**Exercise aim**. Pictures excluded, copy word for word the lines from the one holding "none -> purple 1x3 slope [247,209,353,297]" through the last line below.

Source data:
● ● ● ● ●
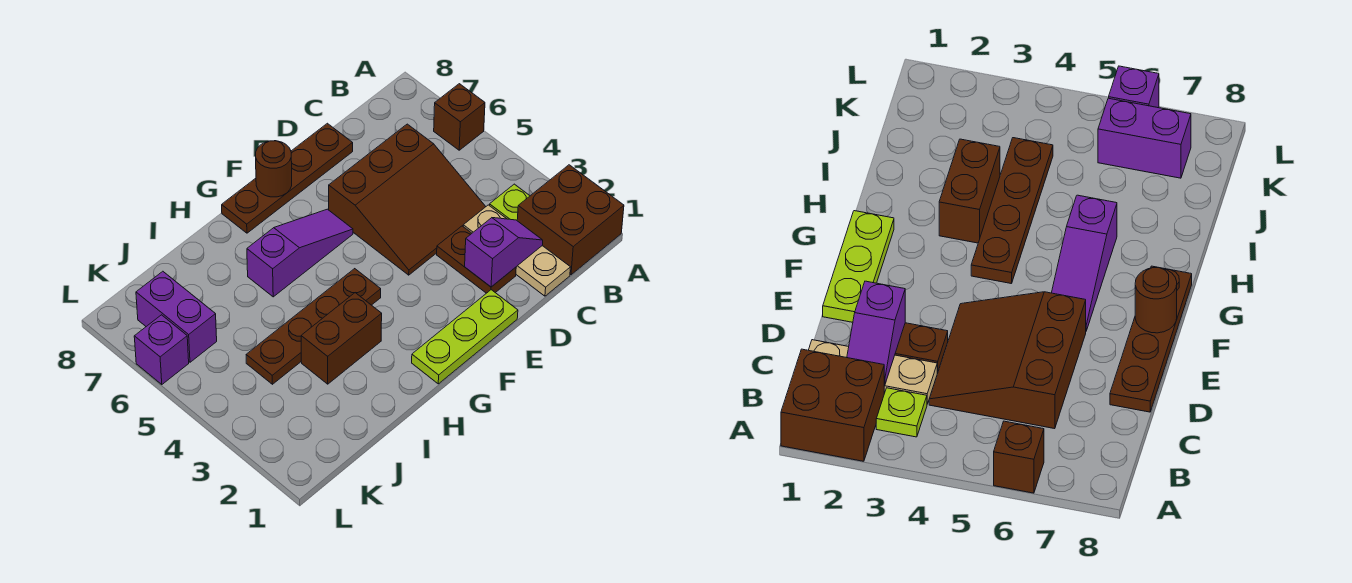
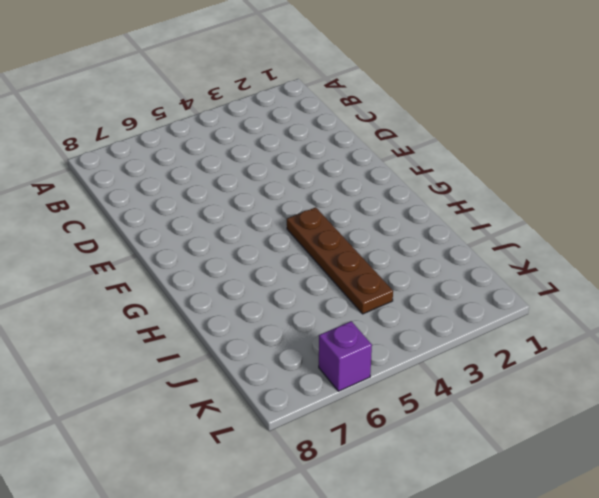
none -> brown 2x2 brick [517,165,624,275]
none -> brown 1x1 brick [434,84,485,150]
none -> lime 1x1 plate [489,184,530,220]

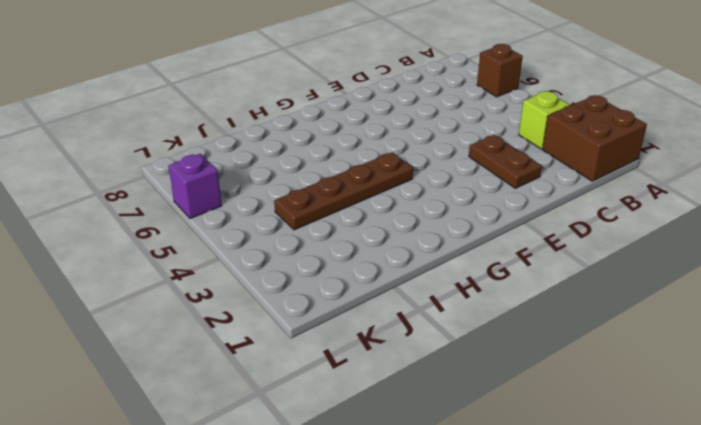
lime 1x1 brick [519,91,570,149] -> lime 1x1 plate [489,184,530,220]
none -> tan 1x3 plate [463,205,571,296]
none -> brown 3x3 slope [329,124,486,275]
none -> brown 1x4 plate [222,123,353,233]

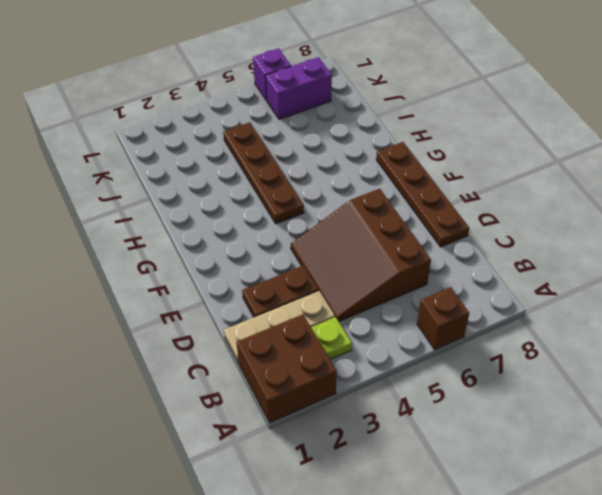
none -> lime 1x3 plate [412,290,518,384]
none -> purple 1x3 slope [247,209,353,297]
none -> brown 1x2 brick [301,293,382,384]

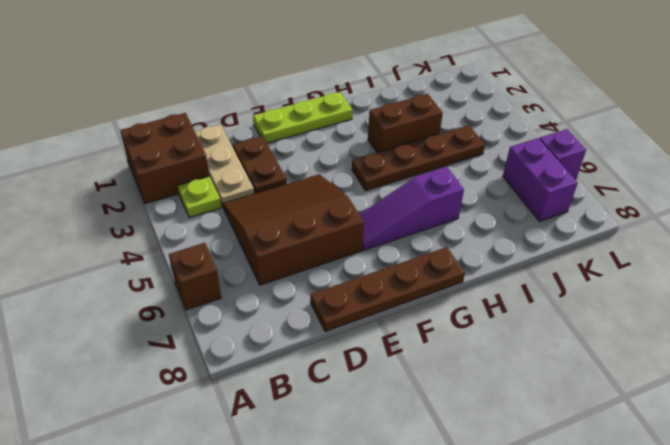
none -> purple 1x2 slope [465,218,543,287]
none -> brown 1x1 round brick [256,141,292,197]

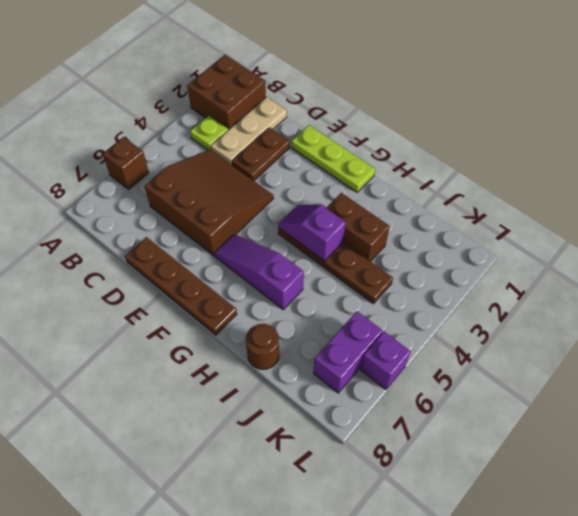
purple 1x2 slope [278,205,346,261] -> purple 1x2 slope moved to [465,218,543,287]
brown 1x1 round brick [246,324,279,369] -> brown 1x1 round brick moved to [256,141,292,197]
● ● ● ● ●
**Exercise output**.
none -> purple 1x3 slope [247,209,353,297]
none -> brown 1x2 brick [301,293,382,384]

none -> purple 1x2 slope [465,218,543,287]
none -> brown 1x1 round brick [256,141,292,197]

purple 1x2 slope [278,205,346,261] -> purple 1x2 slope moved to [465,218,543,287]
brown 1x1 round brick [246,324,279,369] -> brown 1x1 round brick moved to [256,141,292,197]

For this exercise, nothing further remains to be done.